Copy out the records below word for word, from the first line to the last.

▸ **Exercise material**:
▼

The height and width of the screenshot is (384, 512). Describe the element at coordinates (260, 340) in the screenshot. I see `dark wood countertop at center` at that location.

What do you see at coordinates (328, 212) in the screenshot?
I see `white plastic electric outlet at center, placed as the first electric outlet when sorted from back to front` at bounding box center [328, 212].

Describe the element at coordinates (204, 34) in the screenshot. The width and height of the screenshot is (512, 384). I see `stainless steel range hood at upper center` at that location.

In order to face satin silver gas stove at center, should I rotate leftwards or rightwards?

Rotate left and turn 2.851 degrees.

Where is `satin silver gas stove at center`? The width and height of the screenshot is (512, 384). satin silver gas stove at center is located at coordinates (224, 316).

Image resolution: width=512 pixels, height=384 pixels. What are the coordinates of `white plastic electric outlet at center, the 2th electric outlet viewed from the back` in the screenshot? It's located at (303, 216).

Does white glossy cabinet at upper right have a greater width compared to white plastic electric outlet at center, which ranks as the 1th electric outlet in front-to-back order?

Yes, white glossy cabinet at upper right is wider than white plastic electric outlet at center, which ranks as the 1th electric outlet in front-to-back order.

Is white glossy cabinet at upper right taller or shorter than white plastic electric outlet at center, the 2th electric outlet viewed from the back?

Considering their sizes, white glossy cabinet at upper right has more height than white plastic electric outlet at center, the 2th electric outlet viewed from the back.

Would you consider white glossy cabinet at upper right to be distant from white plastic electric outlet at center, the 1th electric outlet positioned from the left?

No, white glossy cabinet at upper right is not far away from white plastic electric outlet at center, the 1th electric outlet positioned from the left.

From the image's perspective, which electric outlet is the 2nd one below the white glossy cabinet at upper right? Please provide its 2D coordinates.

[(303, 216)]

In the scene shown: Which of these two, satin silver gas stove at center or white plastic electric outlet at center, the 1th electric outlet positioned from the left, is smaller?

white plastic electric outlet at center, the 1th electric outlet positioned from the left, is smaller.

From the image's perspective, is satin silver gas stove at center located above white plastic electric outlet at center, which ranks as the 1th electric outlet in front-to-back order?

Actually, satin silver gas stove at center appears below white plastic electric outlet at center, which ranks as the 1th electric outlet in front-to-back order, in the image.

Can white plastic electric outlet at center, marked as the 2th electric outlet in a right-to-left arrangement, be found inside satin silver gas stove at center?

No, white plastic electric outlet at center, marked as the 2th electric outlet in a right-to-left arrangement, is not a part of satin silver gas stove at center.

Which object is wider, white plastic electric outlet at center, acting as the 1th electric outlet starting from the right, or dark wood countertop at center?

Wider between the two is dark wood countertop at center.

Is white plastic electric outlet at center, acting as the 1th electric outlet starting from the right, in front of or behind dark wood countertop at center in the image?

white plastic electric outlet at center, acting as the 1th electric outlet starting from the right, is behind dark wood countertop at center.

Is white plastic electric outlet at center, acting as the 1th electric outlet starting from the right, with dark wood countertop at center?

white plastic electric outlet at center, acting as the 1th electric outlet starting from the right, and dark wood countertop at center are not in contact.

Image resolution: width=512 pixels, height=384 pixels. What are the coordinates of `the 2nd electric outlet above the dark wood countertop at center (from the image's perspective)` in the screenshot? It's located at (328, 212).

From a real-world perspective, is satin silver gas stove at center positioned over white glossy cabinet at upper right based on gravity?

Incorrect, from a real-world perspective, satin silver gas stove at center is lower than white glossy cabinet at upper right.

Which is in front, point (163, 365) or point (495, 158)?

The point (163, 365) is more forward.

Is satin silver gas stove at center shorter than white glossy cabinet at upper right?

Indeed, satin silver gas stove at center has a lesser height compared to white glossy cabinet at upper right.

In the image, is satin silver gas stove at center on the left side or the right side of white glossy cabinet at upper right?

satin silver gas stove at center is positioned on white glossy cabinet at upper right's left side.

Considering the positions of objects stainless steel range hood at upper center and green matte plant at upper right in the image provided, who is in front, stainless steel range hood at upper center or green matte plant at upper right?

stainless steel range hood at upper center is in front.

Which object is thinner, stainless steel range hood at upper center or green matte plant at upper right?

▲

▸ **Solution to the exercise**:
The height and width of the screenshot is (384, 512). Describe the element at coordinates (260, 340) in the screenshot. I see `dark wood countertop at center` at that location.

What do you see at coordinates (328, 212) in the screenshot?
I see `white plastic electric outlet at center, placed as the first electric outlet when sorted from back to front` at bounding box center [328, 212].

Describe the element at coordinates (204, 34) in the screenshot. The width and height of the screenshot is (512, 384). I see `stainless steel range hood at upper center` at that location.

In order to face satin silver gas stove at center, should I rotate leftwards or rightwards?

Rotate left and turn 2.851 degrees.

Where is `satin silver gas stove at center`? The width and height of the screenshot is (512, 384). satin silver gas stove at center is located at coordinates (224, 316).

Image resolution: width=512 pixels, height=384 pixels. What are the coordinates of `white plastic electric outlet at center, the 2th electric outlet viewed from the back` in the screenshot? It's located at (303, 216).

Does white glossy cabinet at upper right have a greater width compared to white plastic electric outlet at center, which ranks as the 1th electric outlet in front-to-back order?

Yes, white glossy cabinet at upper right is wider than white plastic electric outlet at center, which ranks as the 1th electric outlet in front-to-back order.

Is white glossy cabinet at upper right taller or shorter than white plastic electric outlet at center, the 2th electric outlet viewed from the back?

Considering their sizes, white glossy cabinet at upper right has more height than white plastic electric outlet at center, the 2th electric outlet viewed from the back.

Would you consider white glossy cabinet at upper right to be distant from white plastic electric outlet at center, the 1th electric outlet positioned from the left?

No, white glossy cabinet at upper right is not far away from white plastic electric outlet at center, the 1th electric outlet positioned from the left.

From the image's perspective, which electric outlet is the 2nd one below the white glossy cabinet at upper right? Please provide its 2D coordinates.

[(303, 216)]

In the scene shown: Which of these two, satin silver gas stove at center or white plastic electric outlet at center, the 1th electric outlet positioned from the left, is smaller?

white plastic electric outlet at center, the 1th electric outlet positioned from the left, is smaller.

From the image's perspective, is satin silver gas stove at center located above white plastic electric outlet at center, which ranks as the 1th electric outlet in front-to-back order?

Actually, satin silver gas stove at center appears below white plastic electric outlet at center, which ranks as the 1th electric outlet in front-to-back order, in the image.

Can white plastic electric outlet at center, marked as the 2th electric outlet in a right-to-left arrangement, be found inside satin silver gas stove at center?

No, white plastic electric outlet at center, marked as the 2th electric outlet in a right-to-left arrangement, is not a part of satin silver gas stove at center.

Which object is wider, white plastic electric outlet at center, acting as the 1th electric outlet starting from the right, or dark wood countertop at center?

Wider between the two is dark wood countertop at center.

Is white plastic electric outlet at center, acting as the 1th electric outlet starting from the right, in front of or behind dark wood countertop at center in the image?

white plastic electric outlet at center, acting as the 1th electric outlet starting from the right, is behind dark wood countertop at center.

Is white plastic electric outlet at center, acting as the 1th electric outlet starting from the right, with dark wood countertop at center?

white plastic electric outlet at center, acting as the 1th electric outlet starting from the right, and dark wood countertop at center are not in contact.

Image resolution: width=512 pixels, height=384 pixels. What are the coordinates of `the 2nd electric outlet above the dark wood countertop at center (from the image's perspective)` in the screenshot? It's located at (328, 212).

From a real-world perspective, is satin silver gas stove at center positioned over white glossy cabinet at upper right based on gravity?

Incorrect, from a real-world perspective, satin silver gas stove at center is lower than white glossy cabinet at upper right.

Which is in front, point (163, 365) or point (495, 158)?

The point (163, 365) is more forward.

Is satin silver gas stove at center shorter than white glossy cabinet at upper right?

Indeed, satin silver gas stove at center has a lesser height compared to white glossy cabinet at upper right.

In the image, is satin silver gas stove at center on the left side or the right side of white glossy cabinet at upper right?

satin silver gas stove at center is positioned on white glossy cabinet at upper right's left side.

Considering the positions of objects stainless steel range hood at upper center and green matte plant at upper right in the image provided, who is in front, stainless steel range hood at upper center or green matte plant at upper right?

stainless steel range hood at upper center is in front.

Which object is thinner, stainless steel range hood at upper center or green matte plant at upper right?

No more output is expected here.